REQUIREMENT →
This exercise calls for the line with "(261, 278) = (287, 572): none -> purple donut", the line with "(413, 489) = (472, 373): blue donut -> none", and all lines between them in the material below, output exactly and with no other lines.

GIVEN RECORDS →

=== Begin Enclosure ===

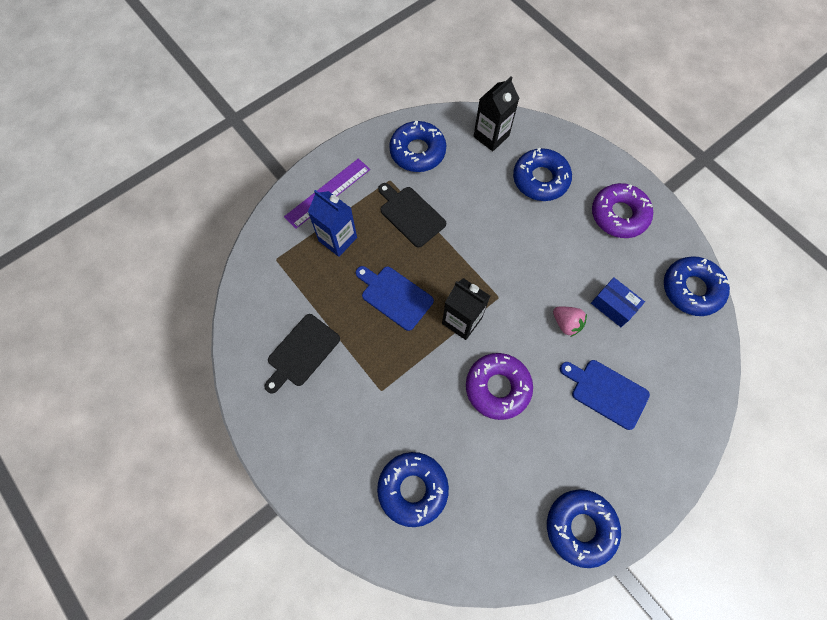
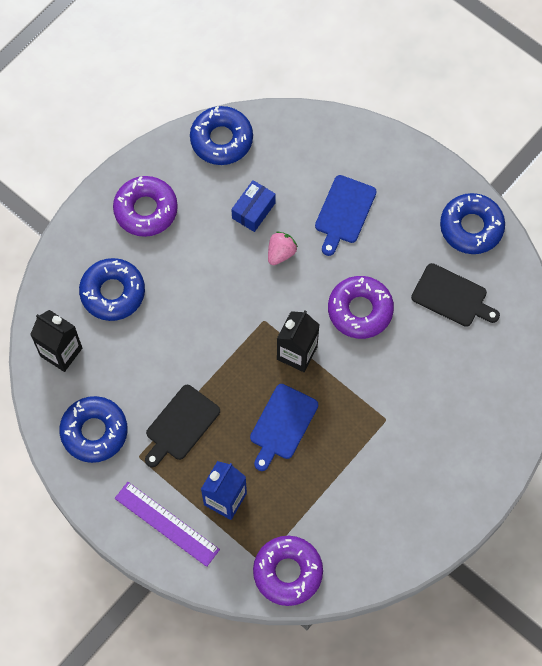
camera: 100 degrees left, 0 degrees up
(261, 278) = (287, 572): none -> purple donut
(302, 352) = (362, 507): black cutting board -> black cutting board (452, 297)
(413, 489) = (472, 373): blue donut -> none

=== End Enclosure ===
=== Begin Enclosure ===

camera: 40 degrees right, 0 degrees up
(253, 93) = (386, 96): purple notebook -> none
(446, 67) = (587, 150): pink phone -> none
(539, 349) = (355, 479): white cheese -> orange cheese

=== End Enclosure ===
=== Begin Enclosure ===

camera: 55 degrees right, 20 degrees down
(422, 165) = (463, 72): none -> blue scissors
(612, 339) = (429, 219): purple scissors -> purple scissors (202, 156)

=== End Enclosure ===

WORKED SOLUTION →
(261, 278) = (287, 572): none -> purple donut
(302, 352) = (362, 507): black cutting board -> black cutting board (452, 297)
(413, 489) = (472, 373): blue donut -> none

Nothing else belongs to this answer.